_What you will do_
Repeat all the records exactly, omitting pictures.

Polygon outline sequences

^^^^^^^^^^^^^^^^

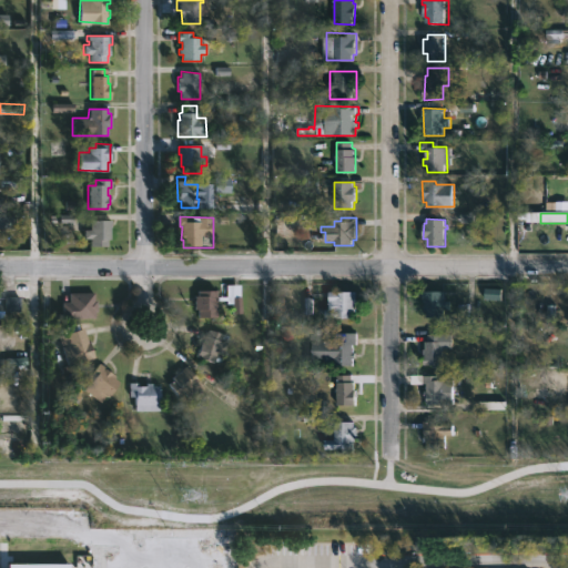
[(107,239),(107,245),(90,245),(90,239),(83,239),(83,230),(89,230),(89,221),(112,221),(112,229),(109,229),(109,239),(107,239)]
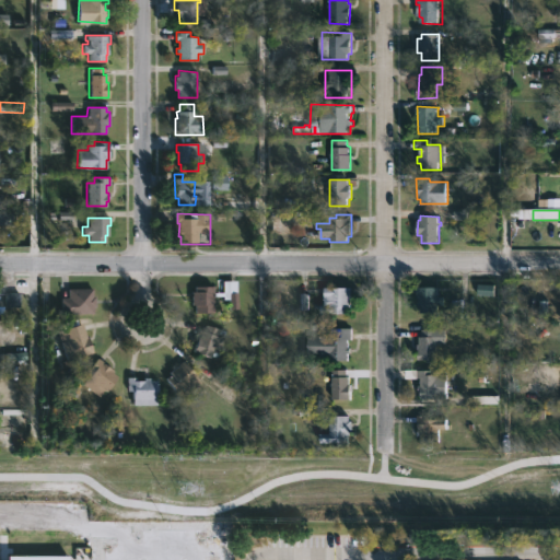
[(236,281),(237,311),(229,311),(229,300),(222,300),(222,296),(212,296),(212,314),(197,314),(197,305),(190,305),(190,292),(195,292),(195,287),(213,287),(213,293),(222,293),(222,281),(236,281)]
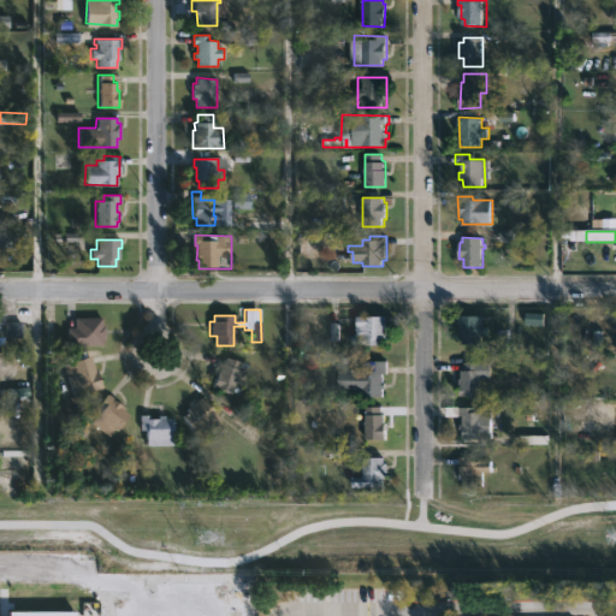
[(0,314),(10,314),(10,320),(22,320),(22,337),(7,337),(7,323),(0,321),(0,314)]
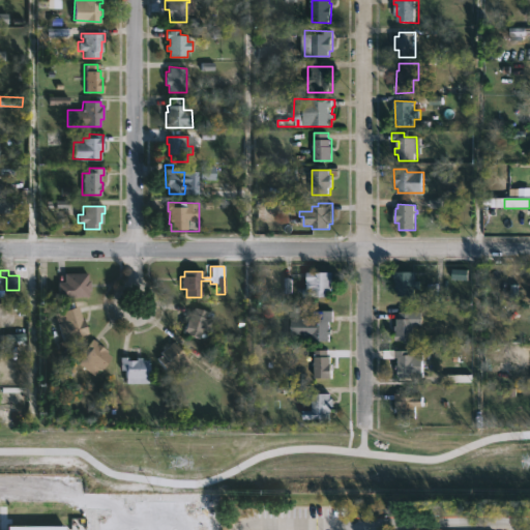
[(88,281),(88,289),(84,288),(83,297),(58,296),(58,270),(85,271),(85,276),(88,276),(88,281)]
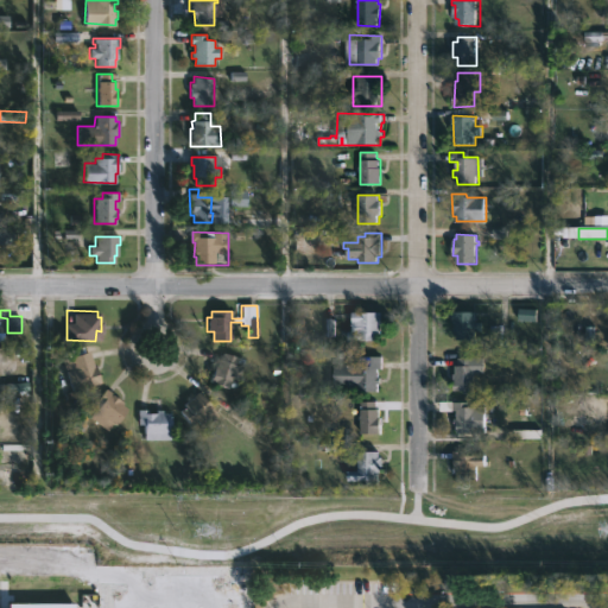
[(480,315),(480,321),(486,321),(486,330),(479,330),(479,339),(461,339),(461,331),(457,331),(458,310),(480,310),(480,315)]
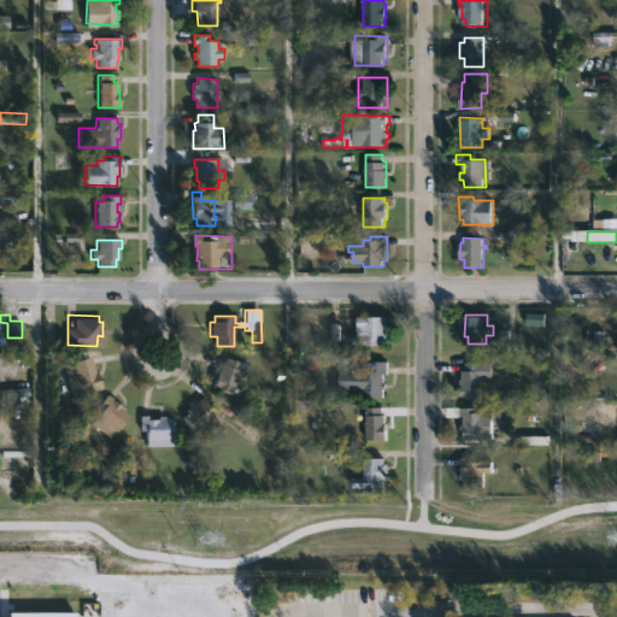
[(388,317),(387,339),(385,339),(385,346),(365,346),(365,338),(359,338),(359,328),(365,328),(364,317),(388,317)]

^^^^^^^^^^^^^^^^

_Expected answer_
[(107,239),(107,245),(90,245),(90,239),(83,239),(83,230),(89,230),(89,221),(112,221),(112,229),(109,229),(109,239),(107,239)]
[(236,281),(237,311),(229,311),(229,300),(222,300),(222,296),(212,296),(212,314),(197,314),(197,305),(190,305),(190,292),(195,292),(195,287),(213,287),(213,293),(222,293),(222,281),(236,281)]
[(0,314),(10,314),(10,320),(22,320),(22,337),(7,337),(7,323),(0,321),(0,314)]
[(88,281),(88,289),(84,288),(83,297),(58,296),(58,270),(85,271),(85,276),(88,276),(88,281)]
[(480,315),(480,321),(486,321),(486,330),(479,330),(479,339),(461,339),(461,331),(457,331),(458,310),(480,310),(480,315)]
[(388,317),(387,339),(385,339),(385,346),(365,346),(365,338),(359,338),(359,328),(365,328),(364,317),(388,317)]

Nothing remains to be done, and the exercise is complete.